• _Data for this task_:
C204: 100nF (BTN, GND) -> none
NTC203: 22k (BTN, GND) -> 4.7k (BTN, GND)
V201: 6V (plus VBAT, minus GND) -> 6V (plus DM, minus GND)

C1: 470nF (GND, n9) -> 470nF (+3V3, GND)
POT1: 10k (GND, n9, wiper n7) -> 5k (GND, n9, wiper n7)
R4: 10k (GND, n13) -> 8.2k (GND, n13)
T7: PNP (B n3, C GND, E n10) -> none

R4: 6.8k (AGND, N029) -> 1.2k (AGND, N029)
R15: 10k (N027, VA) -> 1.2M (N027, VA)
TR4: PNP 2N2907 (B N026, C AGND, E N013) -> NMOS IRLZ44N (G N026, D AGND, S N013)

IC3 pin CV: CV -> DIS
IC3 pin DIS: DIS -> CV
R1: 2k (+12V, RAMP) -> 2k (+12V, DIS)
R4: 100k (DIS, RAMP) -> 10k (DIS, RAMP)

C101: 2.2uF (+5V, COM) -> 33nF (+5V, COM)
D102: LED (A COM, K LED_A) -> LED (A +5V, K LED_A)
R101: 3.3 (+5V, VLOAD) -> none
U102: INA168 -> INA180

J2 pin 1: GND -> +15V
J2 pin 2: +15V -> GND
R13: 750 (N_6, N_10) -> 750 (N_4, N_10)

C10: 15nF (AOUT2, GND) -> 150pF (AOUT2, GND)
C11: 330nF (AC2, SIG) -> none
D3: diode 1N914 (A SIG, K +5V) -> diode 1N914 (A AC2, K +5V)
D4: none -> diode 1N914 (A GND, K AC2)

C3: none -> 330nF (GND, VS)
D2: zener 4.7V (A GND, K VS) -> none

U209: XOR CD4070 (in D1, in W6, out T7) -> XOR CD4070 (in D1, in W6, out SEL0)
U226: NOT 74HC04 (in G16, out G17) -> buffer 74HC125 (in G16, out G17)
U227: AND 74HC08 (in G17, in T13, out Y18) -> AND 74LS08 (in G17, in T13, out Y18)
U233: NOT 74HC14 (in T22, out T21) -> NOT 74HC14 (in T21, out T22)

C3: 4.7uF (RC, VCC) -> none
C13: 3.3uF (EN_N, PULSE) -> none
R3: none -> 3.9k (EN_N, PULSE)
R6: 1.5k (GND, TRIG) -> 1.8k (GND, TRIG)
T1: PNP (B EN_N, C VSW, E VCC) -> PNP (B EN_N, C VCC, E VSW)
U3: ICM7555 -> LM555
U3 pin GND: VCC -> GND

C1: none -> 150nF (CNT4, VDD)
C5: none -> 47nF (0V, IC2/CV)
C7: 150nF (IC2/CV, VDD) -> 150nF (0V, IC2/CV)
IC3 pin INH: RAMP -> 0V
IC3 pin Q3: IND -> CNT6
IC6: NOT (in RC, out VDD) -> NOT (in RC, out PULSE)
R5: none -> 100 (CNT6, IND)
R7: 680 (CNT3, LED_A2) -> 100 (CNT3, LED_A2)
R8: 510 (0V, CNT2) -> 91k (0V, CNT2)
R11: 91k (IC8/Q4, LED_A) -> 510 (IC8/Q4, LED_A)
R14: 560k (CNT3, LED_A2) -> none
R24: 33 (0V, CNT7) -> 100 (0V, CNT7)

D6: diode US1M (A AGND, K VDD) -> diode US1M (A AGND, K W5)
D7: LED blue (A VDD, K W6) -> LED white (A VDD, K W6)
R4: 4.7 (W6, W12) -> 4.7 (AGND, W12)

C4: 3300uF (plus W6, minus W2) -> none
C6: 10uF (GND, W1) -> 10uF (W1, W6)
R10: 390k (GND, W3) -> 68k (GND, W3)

• _Description of the task_:
Check each line above for the word "diode", and copy the lines where it appears.

• _Answer box_:
D3: diode 1N914 (A SIG, K +5V) -> diode 1N914 (A AC2, K +5V)
D4: none -> diode 1N914 (A GND, K AC2)
D6: diode US1M (A AGND, K VDD) -> diode US1M (A AGND, K W5)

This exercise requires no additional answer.